DATA SHOWN below:
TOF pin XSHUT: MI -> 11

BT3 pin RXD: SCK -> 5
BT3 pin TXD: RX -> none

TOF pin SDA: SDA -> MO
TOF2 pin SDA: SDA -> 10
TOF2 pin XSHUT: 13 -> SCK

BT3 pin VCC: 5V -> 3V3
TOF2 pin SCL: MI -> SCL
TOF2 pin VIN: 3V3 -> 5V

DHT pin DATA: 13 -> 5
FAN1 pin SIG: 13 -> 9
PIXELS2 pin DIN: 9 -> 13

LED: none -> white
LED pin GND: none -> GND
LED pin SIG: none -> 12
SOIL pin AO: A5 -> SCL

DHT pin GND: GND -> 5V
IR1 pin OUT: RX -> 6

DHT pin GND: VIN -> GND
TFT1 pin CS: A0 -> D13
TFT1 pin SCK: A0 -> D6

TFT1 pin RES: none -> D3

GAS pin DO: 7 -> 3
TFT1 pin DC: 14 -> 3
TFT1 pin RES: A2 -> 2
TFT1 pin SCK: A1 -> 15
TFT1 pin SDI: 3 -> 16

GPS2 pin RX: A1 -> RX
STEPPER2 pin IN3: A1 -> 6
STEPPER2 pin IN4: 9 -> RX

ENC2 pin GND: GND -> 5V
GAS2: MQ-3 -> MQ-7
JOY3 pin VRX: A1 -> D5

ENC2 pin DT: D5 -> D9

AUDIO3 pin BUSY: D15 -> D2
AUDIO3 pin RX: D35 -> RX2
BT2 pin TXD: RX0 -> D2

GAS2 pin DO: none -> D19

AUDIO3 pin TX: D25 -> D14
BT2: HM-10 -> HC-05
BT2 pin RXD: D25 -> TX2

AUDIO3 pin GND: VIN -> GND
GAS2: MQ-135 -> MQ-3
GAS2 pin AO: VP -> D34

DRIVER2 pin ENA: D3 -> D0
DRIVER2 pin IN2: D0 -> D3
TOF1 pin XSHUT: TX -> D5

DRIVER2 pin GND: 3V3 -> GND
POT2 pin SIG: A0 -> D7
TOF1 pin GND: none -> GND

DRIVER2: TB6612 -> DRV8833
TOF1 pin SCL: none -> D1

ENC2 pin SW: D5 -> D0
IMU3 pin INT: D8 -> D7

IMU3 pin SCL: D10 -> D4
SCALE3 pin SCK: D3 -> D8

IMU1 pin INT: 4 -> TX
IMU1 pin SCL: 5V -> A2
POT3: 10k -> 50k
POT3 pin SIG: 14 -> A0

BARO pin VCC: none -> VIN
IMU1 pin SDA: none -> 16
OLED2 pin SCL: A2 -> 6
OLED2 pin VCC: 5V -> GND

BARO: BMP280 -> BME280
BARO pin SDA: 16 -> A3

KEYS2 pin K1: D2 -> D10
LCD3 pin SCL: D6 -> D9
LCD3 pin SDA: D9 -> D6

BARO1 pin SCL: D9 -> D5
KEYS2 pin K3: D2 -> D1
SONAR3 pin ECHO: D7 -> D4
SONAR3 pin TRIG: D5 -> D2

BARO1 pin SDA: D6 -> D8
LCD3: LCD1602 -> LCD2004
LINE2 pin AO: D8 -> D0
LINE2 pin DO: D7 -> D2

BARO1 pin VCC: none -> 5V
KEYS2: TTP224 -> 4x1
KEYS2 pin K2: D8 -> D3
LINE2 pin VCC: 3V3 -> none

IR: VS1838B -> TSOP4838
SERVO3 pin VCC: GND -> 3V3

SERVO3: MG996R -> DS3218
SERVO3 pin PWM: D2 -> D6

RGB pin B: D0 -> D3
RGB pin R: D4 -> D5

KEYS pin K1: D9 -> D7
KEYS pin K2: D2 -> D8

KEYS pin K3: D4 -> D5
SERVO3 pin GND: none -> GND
End of DATA SHOWN.
YOUR INSTRUCTIONS »
Print again the lines of the entries above that fall between the line holding "TOF1 pin XSHUT: TX -> D5" and the line holding "BARO1 pin SCL: D9 -> D5", inclusive, exactly as they stand.

RESULT »
TOF1 pin XSHUT: TX -> D5

DRIVER2 pin GND: 3V3 -> GND
POT2 pin SIG: A0 -> D7
TOF1 pin GND: none -> GND

DRIVER2: TB6612 -> DRV8833
TOF1 pin SCL: none -> D1

ENC2 pin SW: D5 -> D0
IMU3 pin INT: D8 -> D7

IMU3 pin SCL: D10 -> D4
SCALE3 pin SCK: D3 -> D8

IMU1 pin INT: 4 -> TX
IMU1 pin SCL: 5V -> A2
POT3: 10k -> 50k
POT3 pin SIG: 14 -> A0

BARO pin VCC: none -> VIN
IMU1 pin SDA: none -> 16
OLED2 pin SCL: A2 -> 6
OLED2 pin VCC: 5V -> GND

BARO: BMP280 -> BME280
BARO pin SDA: 16 -> A3

KEYS2 pin K1: D2 -> D10
LCD3 pin SCL: D6 -> D9
LCD3 pin SDA: D9 -> D6

BARO1 pin SCL: D9 -> D5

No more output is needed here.